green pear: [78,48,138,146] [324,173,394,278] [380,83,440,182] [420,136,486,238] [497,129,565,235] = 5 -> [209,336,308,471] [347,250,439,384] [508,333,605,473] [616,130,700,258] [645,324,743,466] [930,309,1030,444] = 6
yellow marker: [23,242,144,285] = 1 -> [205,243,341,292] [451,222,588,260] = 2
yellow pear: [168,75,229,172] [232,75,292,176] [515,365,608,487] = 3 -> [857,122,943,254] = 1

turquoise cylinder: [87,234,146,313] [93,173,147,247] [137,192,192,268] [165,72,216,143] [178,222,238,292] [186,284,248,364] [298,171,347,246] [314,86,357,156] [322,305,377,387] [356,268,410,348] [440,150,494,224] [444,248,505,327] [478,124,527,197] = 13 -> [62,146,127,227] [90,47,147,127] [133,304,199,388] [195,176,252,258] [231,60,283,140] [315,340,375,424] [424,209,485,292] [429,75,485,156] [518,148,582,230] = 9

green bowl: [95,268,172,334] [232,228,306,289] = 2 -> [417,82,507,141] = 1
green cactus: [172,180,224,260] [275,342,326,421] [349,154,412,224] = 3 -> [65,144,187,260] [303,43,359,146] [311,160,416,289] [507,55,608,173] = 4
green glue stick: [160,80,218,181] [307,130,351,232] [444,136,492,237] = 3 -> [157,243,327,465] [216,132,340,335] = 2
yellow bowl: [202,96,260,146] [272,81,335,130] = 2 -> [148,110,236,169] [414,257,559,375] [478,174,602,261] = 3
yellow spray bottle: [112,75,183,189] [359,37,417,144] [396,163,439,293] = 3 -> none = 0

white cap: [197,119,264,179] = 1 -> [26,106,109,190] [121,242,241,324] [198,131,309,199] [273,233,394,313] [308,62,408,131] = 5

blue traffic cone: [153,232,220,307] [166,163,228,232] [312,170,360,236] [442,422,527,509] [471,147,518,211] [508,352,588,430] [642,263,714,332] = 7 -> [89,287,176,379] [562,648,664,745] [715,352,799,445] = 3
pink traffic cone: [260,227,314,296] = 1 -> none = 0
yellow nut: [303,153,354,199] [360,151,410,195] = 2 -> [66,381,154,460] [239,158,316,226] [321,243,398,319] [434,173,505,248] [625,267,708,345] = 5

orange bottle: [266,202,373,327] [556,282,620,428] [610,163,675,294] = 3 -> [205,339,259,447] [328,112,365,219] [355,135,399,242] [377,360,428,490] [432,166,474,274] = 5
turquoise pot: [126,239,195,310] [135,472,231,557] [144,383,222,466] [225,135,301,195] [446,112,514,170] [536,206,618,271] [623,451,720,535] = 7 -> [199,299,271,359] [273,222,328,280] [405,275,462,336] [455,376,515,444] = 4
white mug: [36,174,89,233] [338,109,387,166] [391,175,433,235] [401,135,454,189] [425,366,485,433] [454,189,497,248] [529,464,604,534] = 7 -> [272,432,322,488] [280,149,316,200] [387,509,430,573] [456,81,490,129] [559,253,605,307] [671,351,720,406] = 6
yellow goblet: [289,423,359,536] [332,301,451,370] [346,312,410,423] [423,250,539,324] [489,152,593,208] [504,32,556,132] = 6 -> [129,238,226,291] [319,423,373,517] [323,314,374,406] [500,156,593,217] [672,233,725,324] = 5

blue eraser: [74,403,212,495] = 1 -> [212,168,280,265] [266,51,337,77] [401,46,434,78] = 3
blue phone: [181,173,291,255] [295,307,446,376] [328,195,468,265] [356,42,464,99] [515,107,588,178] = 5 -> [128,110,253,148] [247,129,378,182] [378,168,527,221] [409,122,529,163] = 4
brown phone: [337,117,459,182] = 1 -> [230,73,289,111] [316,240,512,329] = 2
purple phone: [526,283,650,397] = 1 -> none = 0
——————
• Task to complete
Return exactly what appears in the records from the line with "blue phone: [181,173,291,255]" through the final line, and nothing else.

• Answer area
blue phone: [181,173,291,255] [295,307,446,376] [328,195,468,265] [356,42,464,99] [515,107,588,178] = 5 -> [128,110,253,148] [247,129,378,182] [378,168,527,221] [409,122,529,163] = 4
brown phone: [337,117,459,182] = 1 -> [230,73,289,111] [316,240,512,329] = 2
purple phone: [526,283,650,397] = 1 -> none = 0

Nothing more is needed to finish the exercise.